(ACTIVITY):
Your task is to print all of the entries exactly, though the pictures should not be included.

+++

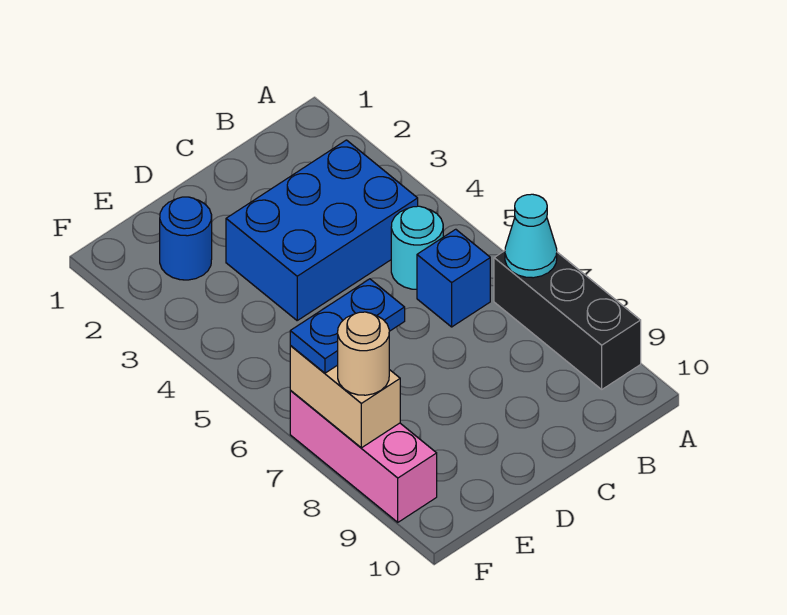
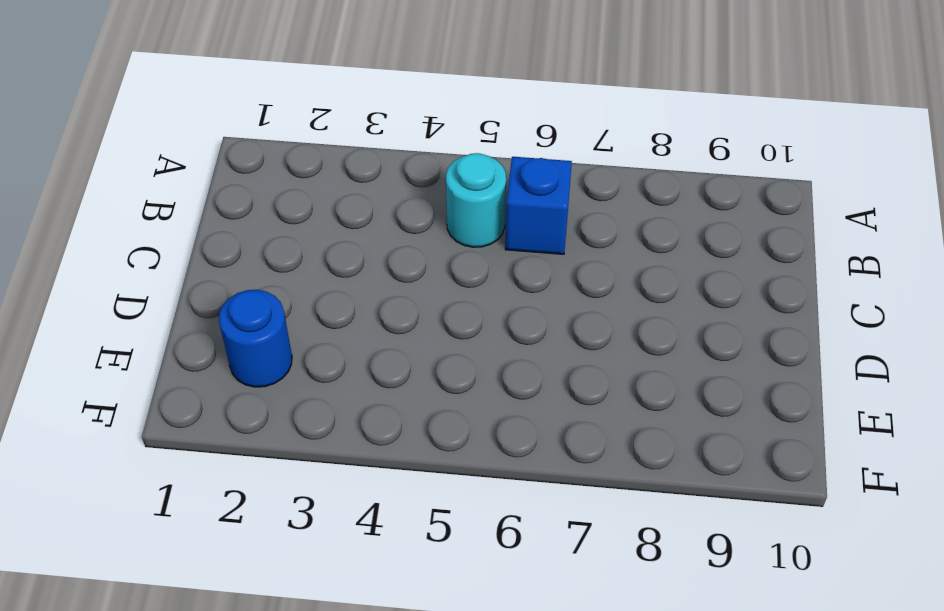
none -> black brick A7:A9 level 1
none -> blue brick B3:D4 level 1

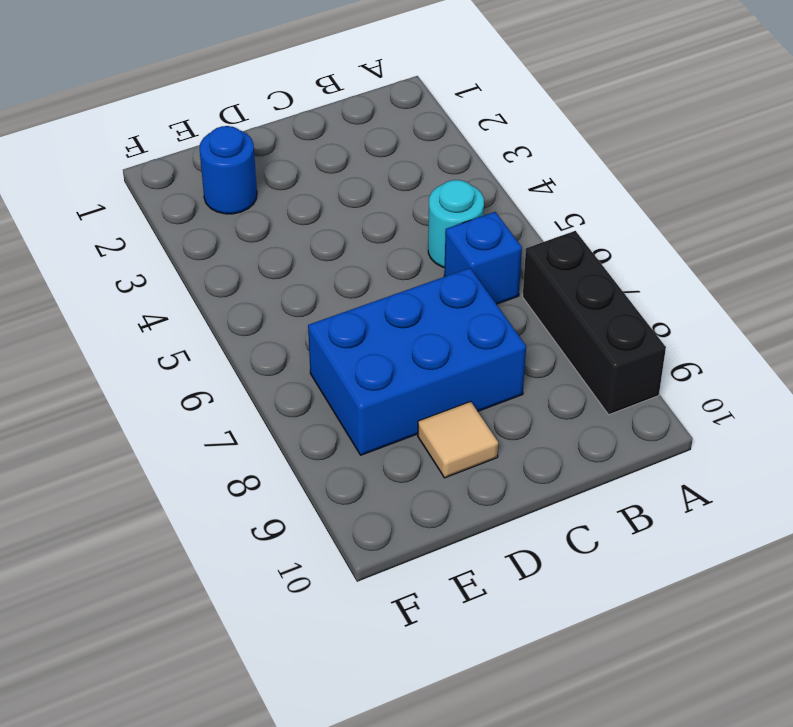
blue brick C7:E8 level 1 -> blue brick B3:D4 level 1
tan tile D9 level 1 -> none
none -> pink brick F7:F9 level 1
none -> cyan cone A7 level 2

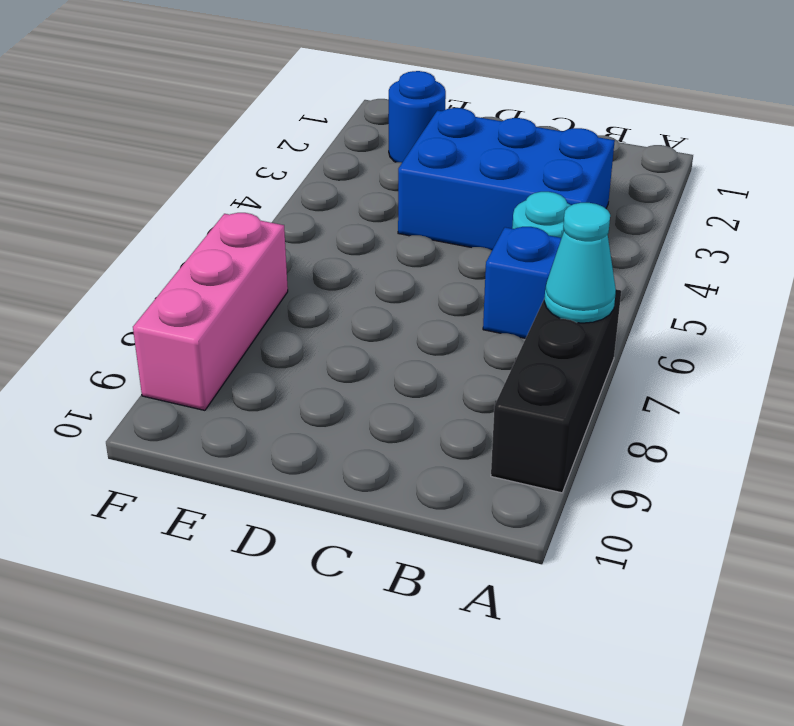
none -> tan brick F7:F8 level 2
none -> blue plate E7:F7 level 3

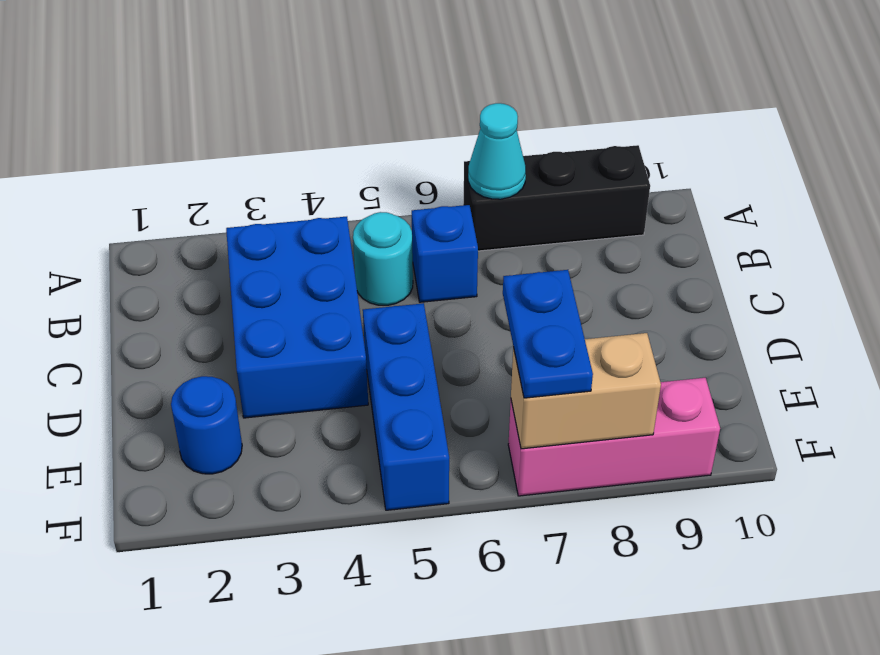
blue brick D5:F5 level 1 -> none
none -> tan round brick F8 level 3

+++

(TASK SOLUTION):
none -> black brick A7:A9 level 1
none -> blue brick B3:D4 level 1

blue brick C7:E8 level 1 -> blue brick B3:D4 level 1
tan tile D9 level 1 -> none
none -> pink brick F7:F9 level 1
none -> cyan cone A7 level 2

none -> tan brick F7:F8 level 2
none -> blue plate E7:F7 level 3

blue brick D5:F5 level 1 -> none
none -> tan round brick F8 level 3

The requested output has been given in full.